• _What this task involves_: Could you print exactly the lines from the one that contains "[(512,0),(482,0),(460,101),(512,111),(512,0)]" to the end of the data, both ends included, and nothing else? Skip the pictures.

--- Source material ---

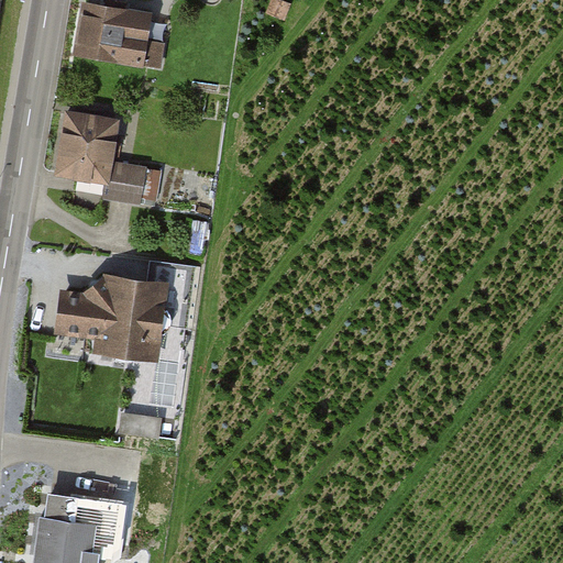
[(165,17),(80,2),(73,52),(157,66),(165,17)]
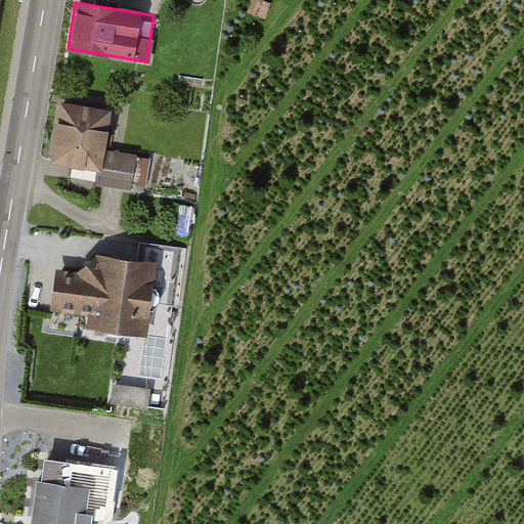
[(114,108),(58,98),(47,158),(102,168),(106,146),(114,108)]
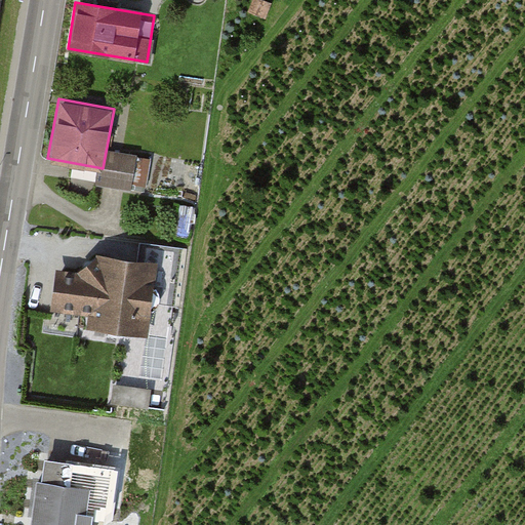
[(107,147),(103,177),(133,183),(138,152),(107,147)]
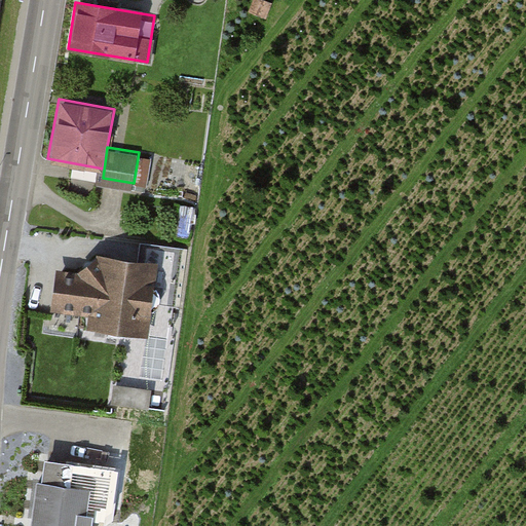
[(102,249),(97,286),(59,280),(53,315),(146,329),(156,257),(102,249)]
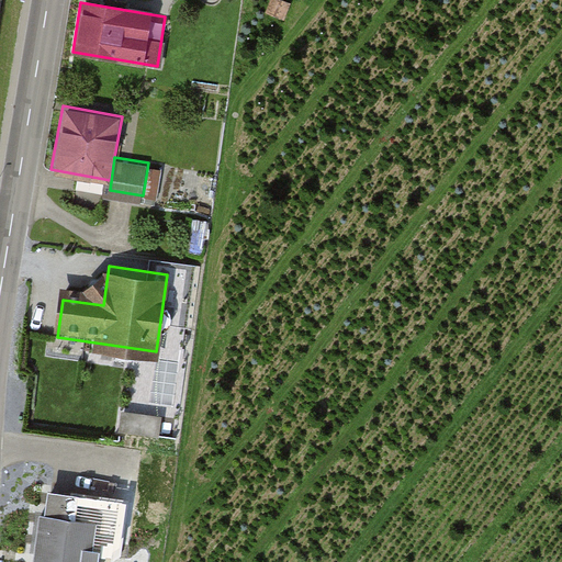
[(125,429),(166,429),(166,409),(125,409),(125,429)]
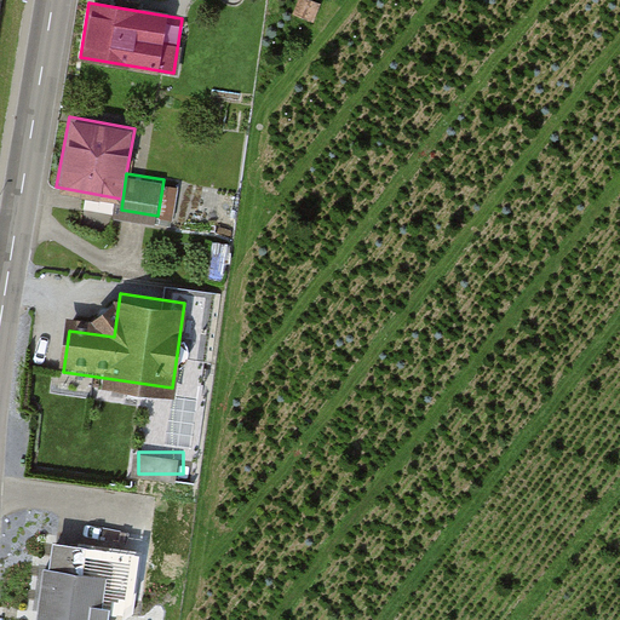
[(103,551),(59,546),(56,575),(46,574),(39,619),(113,619),(114,619),(107,615),(110,585),(98,584),(103,551)]
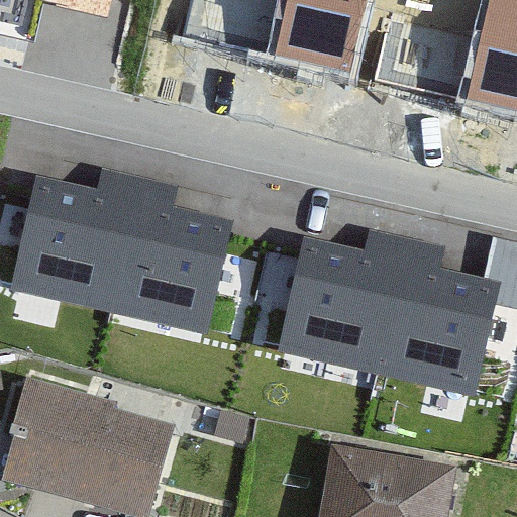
[(35,0),(109,16),(112,0),(35,0)]
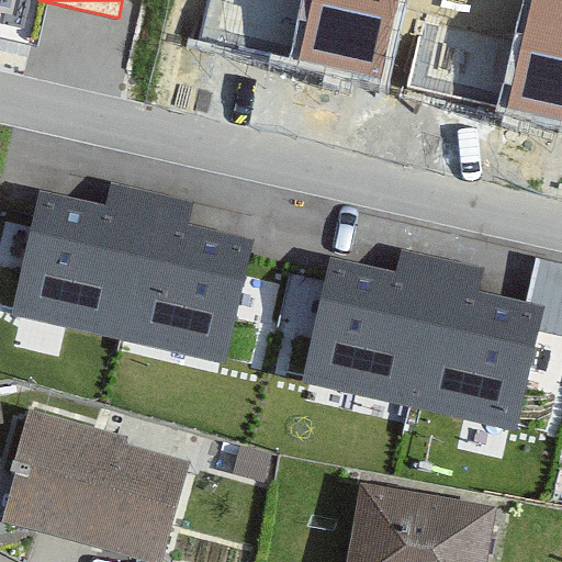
[(398,0),(310,0),(296,64),(381,80),(398,0)]
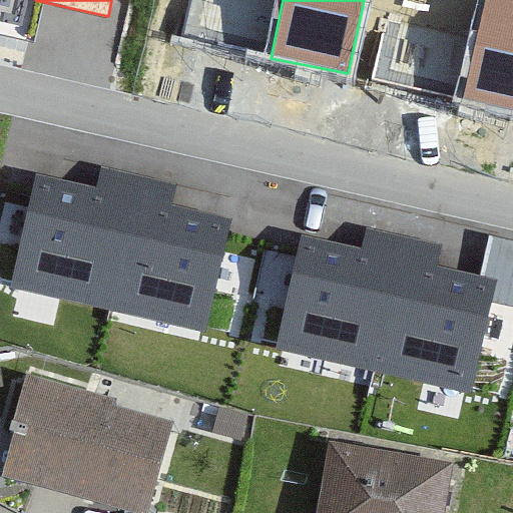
[(512,0),(482,0),(460,101),(512,111),(512,0)]
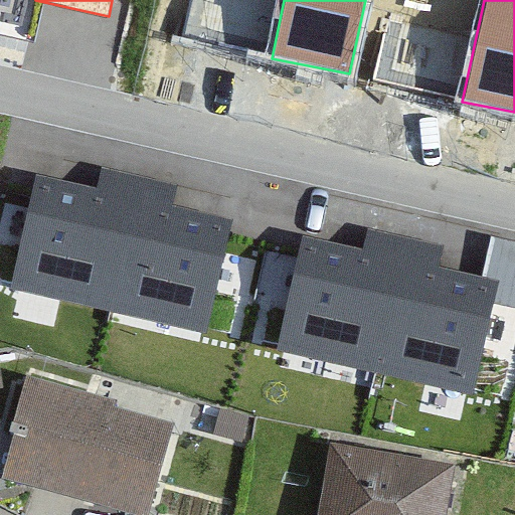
[(98,188),(34,174),(9,289),(202,331),(230,217),(172,204),(176,185),(102,169),(98,188)]
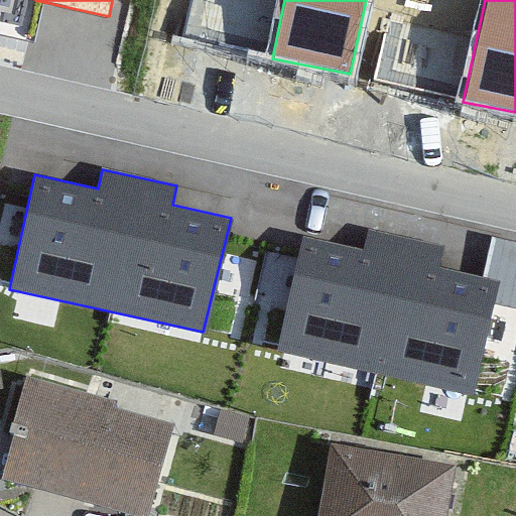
[(365,249),(300,235),(272,355),(472,396),(499,279),(440,267),(444,246),(369,229),(365,249)]
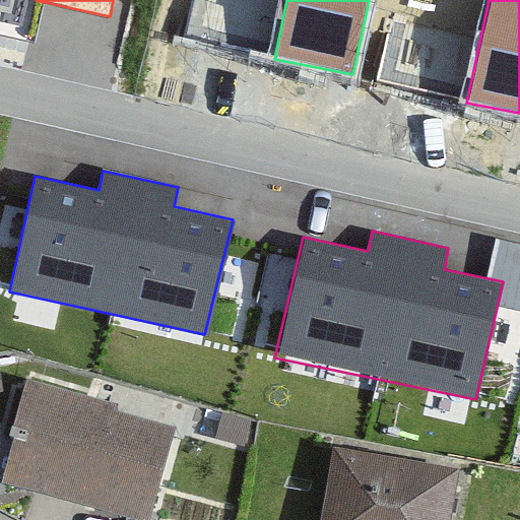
[(0,491),(108,519),(142,519),(168,440),(19,393),(0,462),(0,491)]
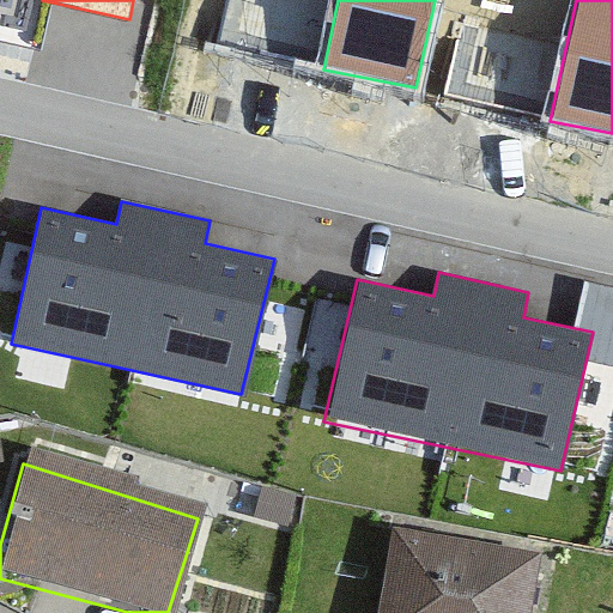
[(519,612),(528,564),(387,541),(372,612),(519,612)]
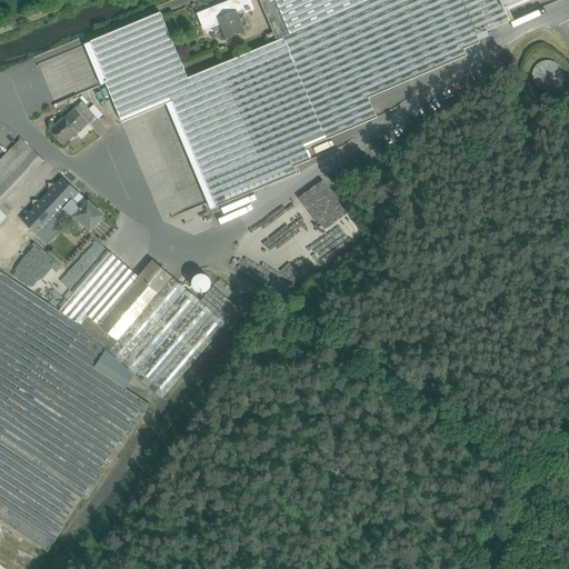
[(259,0),(278,41),(188,79),(161,13),(91,42),(108,81),(106,82),(122,122),(167,105),(167,103),(169,102),(170,103),(172,101),(217,207),(297,173),(293,167),(310,160),(306,149),(377,118),(368,98),(467,56),(463,50),(480,42),(477,36),(513,20),(509,8),(503,10),(499,0),(259,0)]
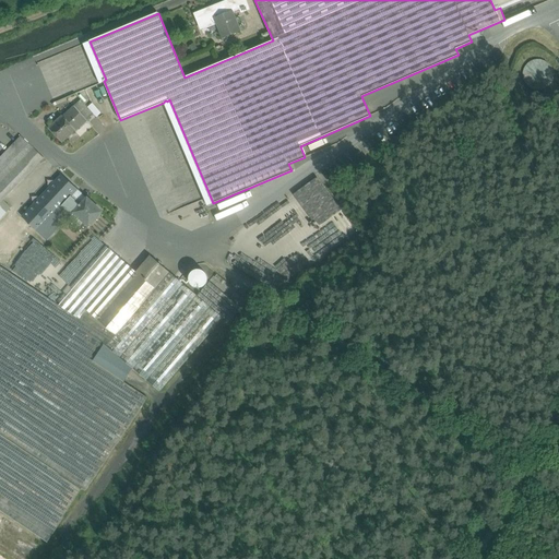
[(245,0),(230,0),(195,14),(200,24),(214,19),(222,39),(241,32),(233,11),(240,8),(242,12),(248,9),(245,0)]
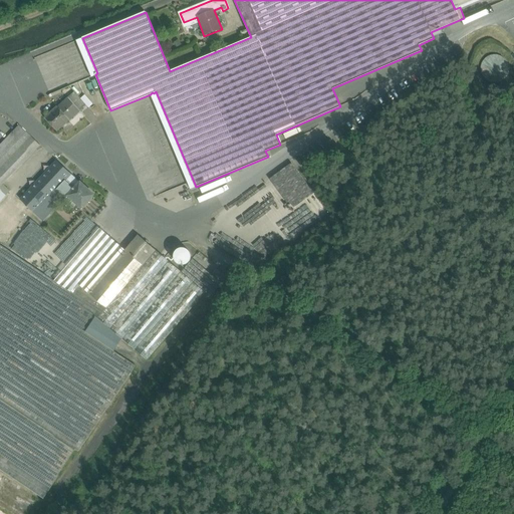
[(451,0),(455,9),(460,7),(475,0),(451,0)]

---

• _Your response_:
[(512,0),(482,0),(460,101),(512,111),(512,0)]
[(98,188),(34,174),(9,289),(202,331),(230,217),(172,204),(176,185),(102,169),(98,188)]
[(365,249),(300,235),(272,355),(472,396),(499,279),(440,267),(444,246),(369,229),(365,249)]
[(0,491),(108,519),(142,519),(168,440),(19,393),(0,462),(0,491)]
[(519,612),(528,564),(387,541),(372,612),(519,612)]
[(259,0),(278,41),(188,79),(161,13),(91,42),(108,81),(106,82),(122,122),(167,105),(167,103),(169,102),(170,103),(172,101),(217,207),(297,173),(293,167),(310,160),(306,149),(377,118),(368,98),(467,56),(463,50),(480,42),(477,36),(513,20),(509,8),(503,10),(499,0),(259,0)]
[(245,0),(230,0),(195,14),(200,24),(214,19),(222,39),(241,32),(233,11),(240,8),(242,12),(248,9),(245,0)]
[(451,0),(455,9),(460,7),(475,0),(451,0)]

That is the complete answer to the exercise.